**Records:**
------
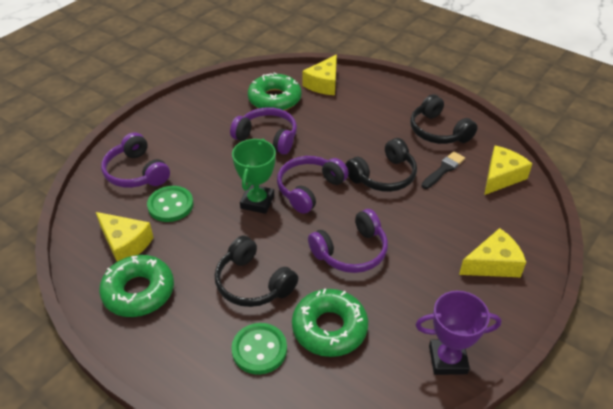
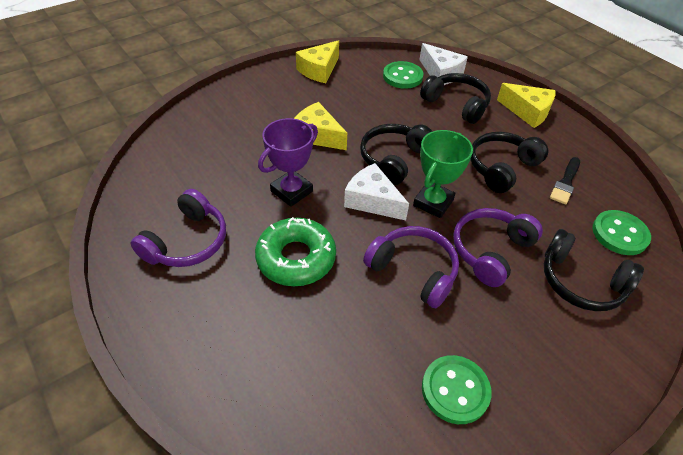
black headphones: 3 -> 4
green button: 2 -> 3
green donut: 3 -> 1
purple headphones: 4 -> 3
white cheese: 0 -> 2
yellow cheese: 4 -> 3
------
**Exercise goal:** Repeat the data in full, exactly as it stands, but drop every picture.

**Finished exercise:**
black headphones: 3 -> 4
green button: 2 -> 3
green donut: 3 -> 1
purple headphones: 4 -> 3
white cheese: 0 -> 2
yellow cheese: 4 -> 3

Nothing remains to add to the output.